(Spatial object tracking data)

┄┄┄┄┄┄┄┄┄┄┄┄┄┄┄┄┄┄┄┄

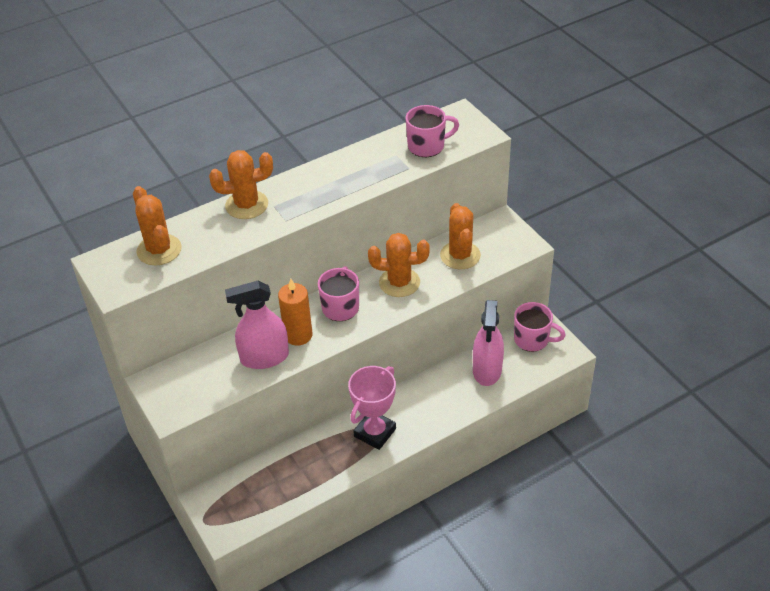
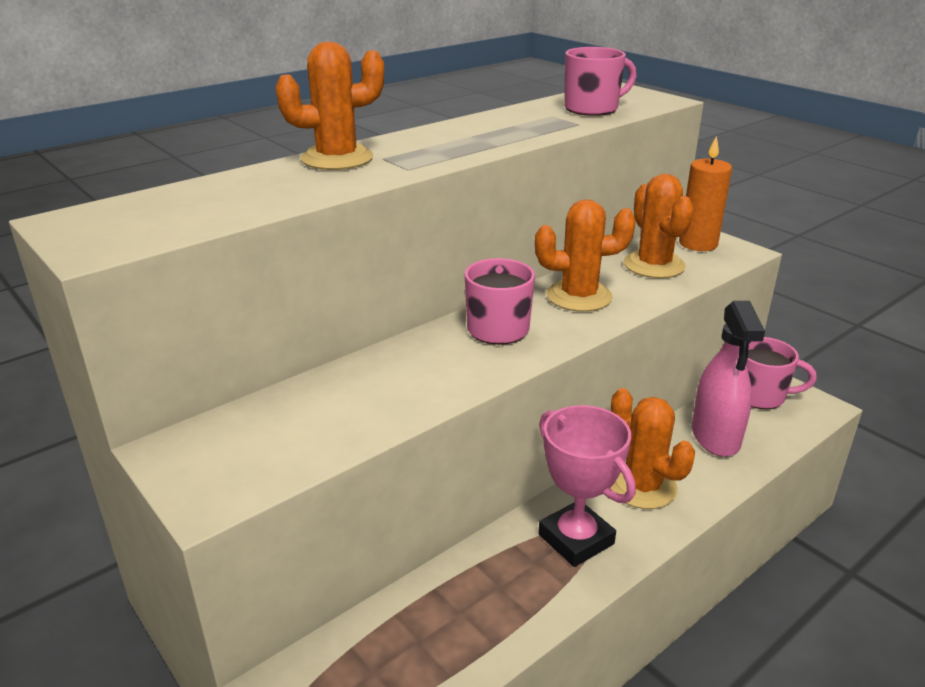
camera: 10 degrees left, 15 degrees down
(159, 250) = (185, 203): orange cactus -> orange cactus (642, 486)
(264, 357) = (385, 399): pink spray bottle -> none
(298, 335) = (437, 366): orange candle -> orange candle (698, 244)
(375, 432) = (576, 539): pink trophy -> pink trophy turned 60 degrees counterclockwise

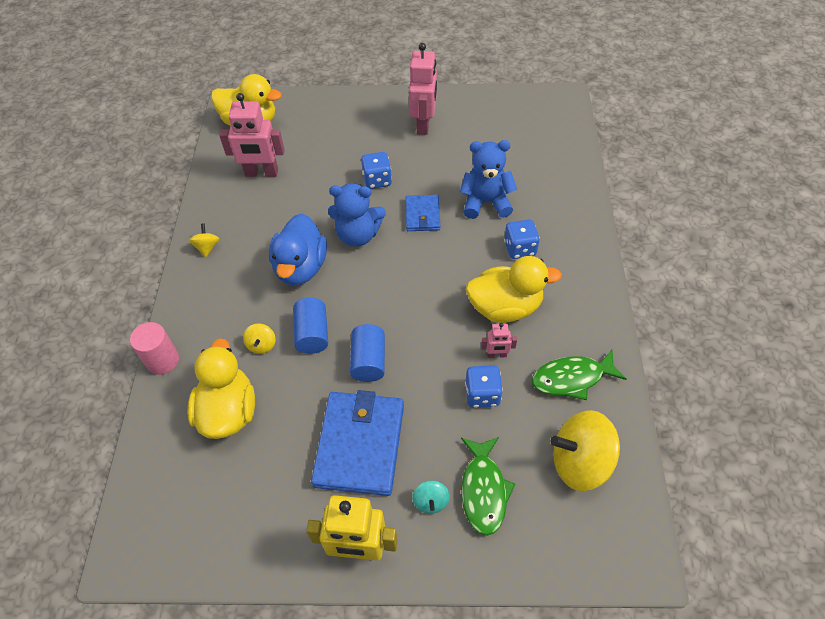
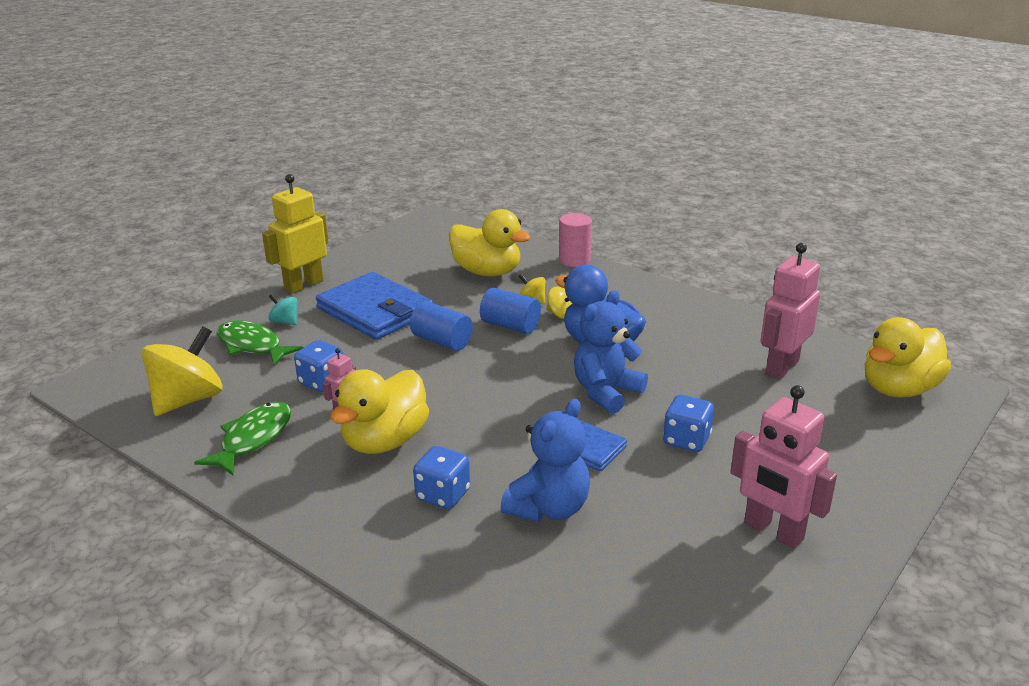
camera: 125 degrees right, 25 degrees down
(207, 247) = (689, 307): yellow spinning top -> yellow spinning top (560, 314)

┄┄┄┄┄┄┄┄┄┄┄┄┄┄┄┄┄┄┄┄

The problem: Restate each line of the records exactly; pictures do not belong in the copy.

Exercise response:
camera: 10 degrees left, 15 degrees down
(159, 250) = (185, 203): orange cactus -> orange cactus (642, 486)
(264, 357) = (385, 399): pink spray bottle -> none
(298, 335) = (437, 366): orange candle -> orange candle (698, 244)
(375, 432) = (576, 539): pink trophy -> pink trophy turned 60 degrees counterclockwise

camera: 125 degrees right, 25 degrees down
(207, 247) = (689, 307): yellow spinning top -> yellow spinning top (560, 314)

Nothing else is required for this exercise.